**TASK PROMPT:** If an entry below holds a picture, leave the picture out and print the rest exactly.

Shape outline coordinates:
--- START ---
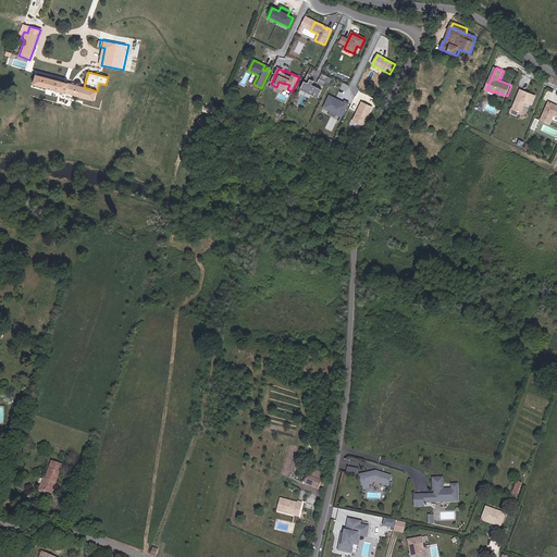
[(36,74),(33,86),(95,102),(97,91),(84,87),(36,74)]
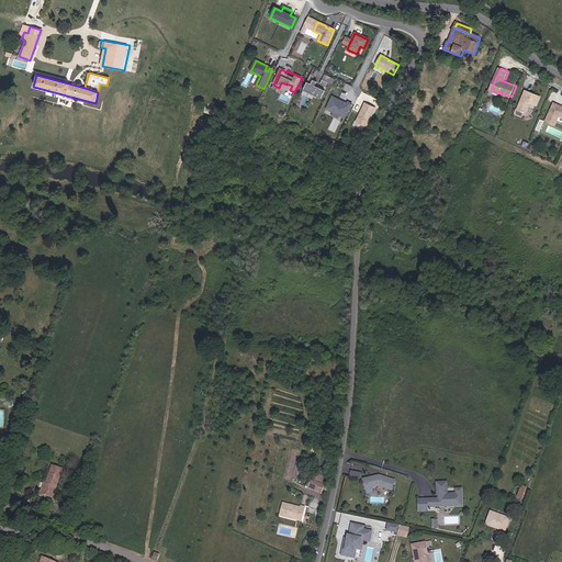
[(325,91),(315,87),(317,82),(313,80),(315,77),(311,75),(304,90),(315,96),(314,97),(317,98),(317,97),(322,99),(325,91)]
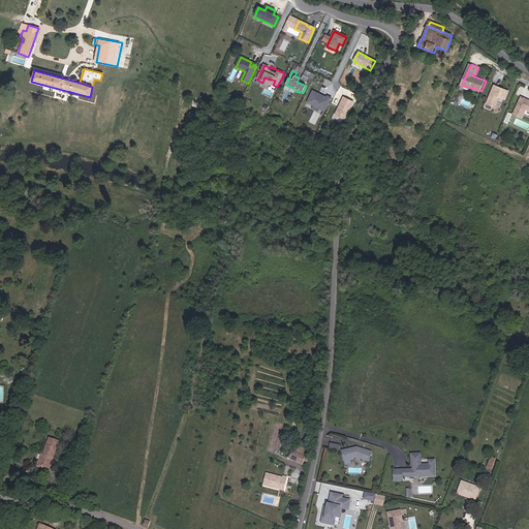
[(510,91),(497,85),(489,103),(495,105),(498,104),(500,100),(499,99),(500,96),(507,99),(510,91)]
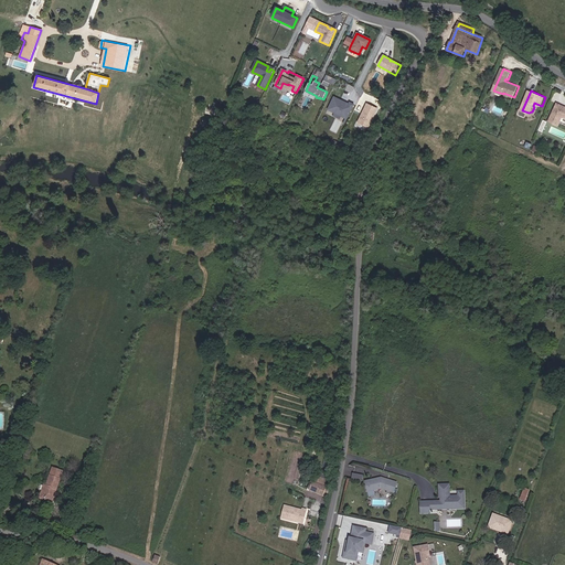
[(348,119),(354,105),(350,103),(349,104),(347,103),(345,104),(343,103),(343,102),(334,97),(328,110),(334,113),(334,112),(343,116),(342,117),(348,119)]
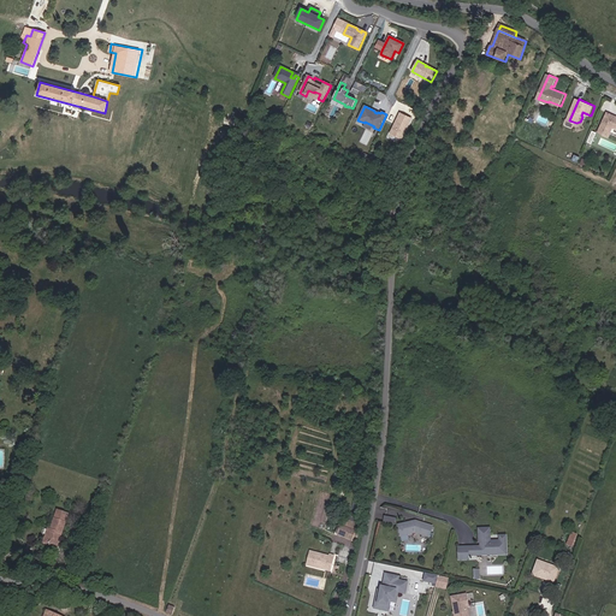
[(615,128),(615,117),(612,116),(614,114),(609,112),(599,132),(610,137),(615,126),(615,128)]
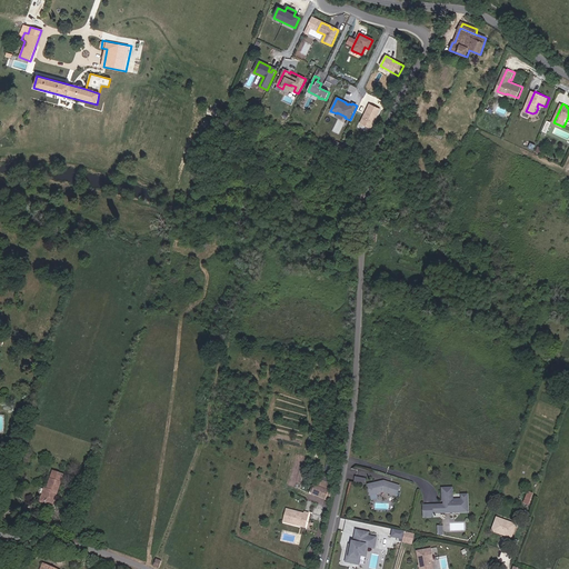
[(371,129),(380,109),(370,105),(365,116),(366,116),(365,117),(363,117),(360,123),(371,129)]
--- END ---
**EXERCISE RESPONSE:**
[(36,74),(33,86),(95,102),(97,91),(84,87),(36,74)]
[(325,91),(315,87),(317,82),(313,80),(315,77),(311,75),(304,90),(315,96),(314,97),(317,98),(317,97),(322,99),(325,91)]
[(510,91),(497,85),(489,103),(495,105),(498,104),(500,100),(499,99),(500,96),(507,99),(510,91)]
[(348,119),(354,105),(350,103),(349,104),(347,103),(345,104),(343,103),(343,102),(334,97),(328,110),(334,113),(334,112),(343,116),(342,117),(348,119)]
[(615,128),(615,117),(612,116),(614,114),(609,112),(599,132),(610,137),(615,126),(615,128)]
[(371,129),(380,109),(370,105),(365,116),(366,116),(365,117),(363,117),(360,123),(371,129)]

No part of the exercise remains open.